What the task requires — An identical copy of the listing below is all the answer should contain.

Extracted entries —
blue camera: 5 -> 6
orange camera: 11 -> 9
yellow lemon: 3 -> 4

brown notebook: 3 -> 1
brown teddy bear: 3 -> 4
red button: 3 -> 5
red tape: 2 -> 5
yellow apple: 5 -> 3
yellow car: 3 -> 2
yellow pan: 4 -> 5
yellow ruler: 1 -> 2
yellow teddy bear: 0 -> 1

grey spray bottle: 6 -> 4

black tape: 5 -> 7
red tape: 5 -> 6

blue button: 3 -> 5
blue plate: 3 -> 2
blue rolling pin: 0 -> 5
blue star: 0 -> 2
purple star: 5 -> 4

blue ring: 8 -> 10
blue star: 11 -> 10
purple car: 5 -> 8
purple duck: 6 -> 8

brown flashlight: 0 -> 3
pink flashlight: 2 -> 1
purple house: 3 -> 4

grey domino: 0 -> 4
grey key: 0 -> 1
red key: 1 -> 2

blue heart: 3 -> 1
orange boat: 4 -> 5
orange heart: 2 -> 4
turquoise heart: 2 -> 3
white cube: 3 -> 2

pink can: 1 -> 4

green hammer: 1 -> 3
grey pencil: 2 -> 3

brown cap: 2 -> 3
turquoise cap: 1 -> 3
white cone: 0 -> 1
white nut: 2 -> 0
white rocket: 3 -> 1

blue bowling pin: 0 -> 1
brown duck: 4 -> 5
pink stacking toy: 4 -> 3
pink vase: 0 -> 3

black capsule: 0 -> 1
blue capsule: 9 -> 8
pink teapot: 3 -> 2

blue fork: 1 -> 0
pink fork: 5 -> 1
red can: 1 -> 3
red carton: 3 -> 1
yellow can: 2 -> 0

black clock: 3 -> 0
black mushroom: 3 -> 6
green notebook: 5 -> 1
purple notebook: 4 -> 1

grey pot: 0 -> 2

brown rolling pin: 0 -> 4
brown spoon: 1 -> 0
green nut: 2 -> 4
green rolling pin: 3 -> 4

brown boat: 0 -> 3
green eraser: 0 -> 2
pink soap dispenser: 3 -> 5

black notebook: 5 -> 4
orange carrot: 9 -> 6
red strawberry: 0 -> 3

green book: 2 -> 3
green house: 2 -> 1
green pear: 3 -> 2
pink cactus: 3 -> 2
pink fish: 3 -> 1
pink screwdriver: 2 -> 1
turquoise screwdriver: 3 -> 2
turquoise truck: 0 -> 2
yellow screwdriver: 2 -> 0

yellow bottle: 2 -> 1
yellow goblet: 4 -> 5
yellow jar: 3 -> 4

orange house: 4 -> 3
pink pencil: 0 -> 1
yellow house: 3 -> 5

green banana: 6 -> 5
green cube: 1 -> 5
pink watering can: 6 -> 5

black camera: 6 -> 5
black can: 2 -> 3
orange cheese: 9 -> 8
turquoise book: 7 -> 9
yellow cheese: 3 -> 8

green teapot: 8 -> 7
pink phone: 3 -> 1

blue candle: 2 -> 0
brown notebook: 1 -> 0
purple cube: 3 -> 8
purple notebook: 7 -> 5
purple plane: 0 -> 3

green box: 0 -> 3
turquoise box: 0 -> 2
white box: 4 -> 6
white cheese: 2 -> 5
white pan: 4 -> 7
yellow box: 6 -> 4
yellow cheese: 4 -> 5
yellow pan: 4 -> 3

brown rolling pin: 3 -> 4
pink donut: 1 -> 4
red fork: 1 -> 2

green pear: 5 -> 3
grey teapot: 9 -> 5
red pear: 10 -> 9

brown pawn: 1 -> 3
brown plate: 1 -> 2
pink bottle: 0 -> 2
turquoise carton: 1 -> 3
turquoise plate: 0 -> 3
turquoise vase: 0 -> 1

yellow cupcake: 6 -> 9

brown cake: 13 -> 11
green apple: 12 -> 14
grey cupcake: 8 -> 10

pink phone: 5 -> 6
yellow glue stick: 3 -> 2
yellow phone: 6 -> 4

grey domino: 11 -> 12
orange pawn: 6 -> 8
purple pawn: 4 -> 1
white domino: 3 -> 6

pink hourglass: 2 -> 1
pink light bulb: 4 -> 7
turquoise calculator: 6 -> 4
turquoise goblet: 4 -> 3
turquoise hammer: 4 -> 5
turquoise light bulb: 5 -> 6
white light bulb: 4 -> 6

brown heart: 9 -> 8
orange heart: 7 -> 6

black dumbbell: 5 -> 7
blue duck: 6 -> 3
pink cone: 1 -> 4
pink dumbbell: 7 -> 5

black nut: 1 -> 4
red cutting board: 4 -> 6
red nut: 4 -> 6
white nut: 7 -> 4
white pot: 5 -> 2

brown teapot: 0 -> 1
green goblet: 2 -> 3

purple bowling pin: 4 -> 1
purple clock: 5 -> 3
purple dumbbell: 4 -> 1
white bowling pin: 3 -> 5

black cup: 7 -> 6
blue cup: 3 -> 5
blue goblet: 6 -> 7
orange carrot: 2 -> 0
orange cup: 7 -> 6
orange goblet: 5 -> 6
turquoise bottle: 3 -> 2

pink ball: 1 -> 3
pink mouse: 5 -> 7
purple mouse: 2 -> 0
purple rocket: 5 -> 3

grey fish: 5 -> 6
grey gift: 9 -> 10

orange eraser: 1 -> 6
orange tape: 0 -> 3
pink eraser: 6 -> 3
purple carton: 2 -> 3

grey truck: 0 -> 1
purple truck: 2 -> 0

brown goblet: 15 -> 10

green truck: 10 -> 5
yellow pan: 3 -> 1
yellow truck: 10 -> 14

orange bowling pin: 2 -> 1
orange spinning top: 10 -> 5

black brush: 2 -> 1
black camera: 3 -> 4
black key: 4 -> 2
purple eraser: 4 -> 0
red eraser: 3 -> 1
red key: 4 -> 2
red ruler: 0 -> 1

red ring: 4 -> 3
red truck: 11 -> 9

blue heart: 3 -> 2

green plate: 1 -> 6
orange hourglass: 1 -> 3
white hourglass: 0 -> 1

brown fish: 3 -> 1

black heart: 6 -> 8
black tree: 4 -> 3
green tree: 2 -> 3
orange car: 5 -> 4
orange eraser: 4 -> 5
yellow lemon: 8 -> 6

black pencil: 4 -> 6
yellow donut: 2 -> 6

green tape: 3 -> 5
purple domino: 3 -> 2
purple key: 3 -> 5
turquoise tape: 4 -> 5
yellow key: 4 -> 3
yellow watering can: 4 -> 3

Answer for the task —
blue camera: 5 -> 6
orange camera: 11 -> 9
yellow lemon: 3 -> 4

brown notebook: 3 -> 1
brown teddy bear: 3 -> 4
red button: 3 -> 5
red tape: 2 -> 5
yellow apple: 5 -> 3
yellow car: 3 -> 2
yellow pan: 4 -> 5
yellow ruler: 1 -> 2
yellow teddy bear: 0 -> 1

grey spray bottle: 6 -> 4

black tape: 5 -> 7
red tape: 5 -> 6

blue button: 3 -> 5
blue plate: 3 -> 2
blue rolling pin: 0 -> 5
blue star: 0 -> 2
purple star: 5 -> 4

blue ring: 8 -> 10
blue star: 11 -> 10
purple car: 5 -> 8
purple duck: 6 -> 8

brown flashlight: 0 -> 3
pink flashlight: 2 -> 1
purple house: 3 -> 4

grey domino: 0 -> 4
grey key: 0 -> 1
red key: 1 -> 2

blue heart: 3 -> 1
orange boat: 4 -> 5
orange heart: 2 -> 4
turquoise heart: 2 -> 3
white cube: 3 -> 2

pink can: 1 -> 4

green hammer: 1 -> 3
grey pencil: 2 -> 3

brown cap: 2 -> 3
turquoise cap: 1 -> 3
white cone: 0 -> 1
white nut: 2 -> 0
white rocket: 3 -> 1

blue bowling pin: 0 -> 1
brown duck: 4 -> 5
pink stacking toy: 4 -> 3
pink vase: 0 -> 3

black capsule: 0 -> 1
blue capsule: 9 -> 8
pink teapot: 3 -> 2

blue fork: 1 -> 0
pink fork: 5 -> 1
red can: 1 -> 3
red carton: 3 -> 1
yellow can: 2 -> 0

black clock: 3 -> 0
black mushroom: 3 -> 6
green notebook: 5 -> 1
purple notebook: 4 -> 1

grey pot: 0 -> 2

brown rolling pin: 0 -> 4
brown spoon: 1 -> 0
green nut: 2 -> 4
green rolling pin: 3 -> 4

brown boat: 0 -> 3
green eraser: 0 -> 2
pink soap dispenser: 3 -> 5

black notebook: 5 -> 4
orange carrot: 9 -> 6
red strawberry: 0 -> 3

green book: 2 -> 3
green house: 2 -> 1
green pear: 3 -> 2
pink cactus: 3 -> 2
pink fish: 3 -> 1
pink screwdriver: 2 -> 1
turquoise screwdriver: 3 -> 2
turquoise truck: 0 -> 2
yellow screwdriver: 2 -> 0

yellow bottle: 2 -> 1
yellow goblet: 4 -> 5
yellow jar: 3 -> 4

orange house: 4 -> 3
pink pencil: 0 -> 1
yellow house: 3 -> 5

green banana: 6 -> 5
green cube: 1 -> 5
pink watering can: 6 -> 5

black camera: 6 -> 5
black can: 2 -> 3
orange cheese: 9 -> 8
turquoise book: 7 -> 9
yellow cheese: 3 -> 8

green teapot: 8 -> 7
pink phone: 3 -> 1

blue candle: 2 -> 0
brown notebook: 1 -> 0
purple cube: 3 -> 8
purple notebook: 7 -> 5
purple plane: 0 -> 3

green box: 0 -> 3
turquoise box: 0 -> 2
white box: 4 -> 6
white cheese: 2 -> 5
white pan: 4 -> 7
yellow box: 6 -> 4
yellow cheese: 4 -> 5
yellow pan: 4 -> 3

brown rolling pin: 3 -> 4
pink donut: 1 -> 4
red fork: 1 -> 2

green pear: 5 -> 3
grey teapot: 9 -> 5
red pear: 10 -> 9

brown pawn: 1 -> 3
brown plate: 1 -> 2
pink bottle: 0 -> 2
turquoise carton: 1 -> 3
turquoise plate: 0 -> 3
turquoise vase: 0 -> 1

yellow cupcake: 6 -> 9

brown cake: 13 -> 11
green apple: 12 -> 14
grey cupcake: 8 -> 10

pink phone: 5 -> 6
yellow glue stick: 3 -> 2
yellow phone: 6 -> 4

grey domino: 11 -> 12
orange pawn: 6 -> 8
purple pawn: 4 -> 1
white domino: 3 -> 6

pink hourglass: 2 -> 1
pink light bulb: 4 -> 7
turquoise calculator: 6 -> 4
turquoise goblet: 4 -> 3
turquoise hammer: 4 -> 5
turquoise light bulb: 5 -> 6
white light bulb: 4 -> 6

brown heart: 9 -> 8
orange heart: 7 -> 6

black dumbbell: 5 -> 7
blue duck: 6 -> 3
pink cone: 1 -> 4
pink dumbbell: 7 -> 5

black nut: 1 -> 4
red cutting board: 4 -> 6
red nut: 4 -> 6
white nut: 7 -> 4
white pot: 5 -> 2

brown teapot: 0 -> 1
green goblet: 2 -> 3

purple bowling pin: 4 -> 1
purple clock: 5 -> 3
purple dumbbell: 4 -> 1
white bowling pin: 3 -> 5

black cup: 7 -> 6
blue cup: 3 -> 5
blue goblet: 6 -> 7
orange carrot: 2 -> 0
orange cup: 7 -> 6
orange goblet: 5 -> 6
turquoise bottle: 3 -> 2

pink ball: 1 -> 3
pink mouse: 5 -> 7
purple mouse: 2 -> 0
purple rocket: 5 -> 3

grey fish: 5 -> 6
grey gift: 9 -> 10

orange eraser: 1 -> 6
orange tape: 0 -> 3
pink eraser: 6 -> 3
purple carton: 2 -> 3

grey truck: 0 -> 1
purple truck: 2 -> 0

brown goblet: 15 -> 10

green truck: 10 -> 5
yellow pan: 3 -> 1
yellow truck: 10 -> 14

orange bowling pin: 2 -> 1
orange spinning top: 10 -> 5

black brush: 2 -> 1
black camera: 3 -> 4
black key: 4 -> 2
purple eraser: 4 -> 0
red eraser: 3 -> 1
red key: 4 -> 2
red ruler: 0 -> 1

red ring: 4 -> 3
red truck: 11 -> 9

blue heart: 3 -> 2

green plate: 1 -> 6
orange hourglass: 1 -> 3
white hourglass: 0 -> 1

brown fish: 3 -> 1

black heart: 6 -> 8
black tree: 4 -> 3
green tree: 2 -> 3
orange car: 5 -> 4
orange eraser: 4 -> 5
yellow lemon: 8 -> 6

black pencil: 4 -> 6
yellow donut: 2 -> 6

green tape: 3 -> 5
purple domino: 3 -> 2
purple key: 3 -> 5
turquoise tape: 4 -> 5
yellow key: 4 -> 3
yellow watering can: 4 -> 3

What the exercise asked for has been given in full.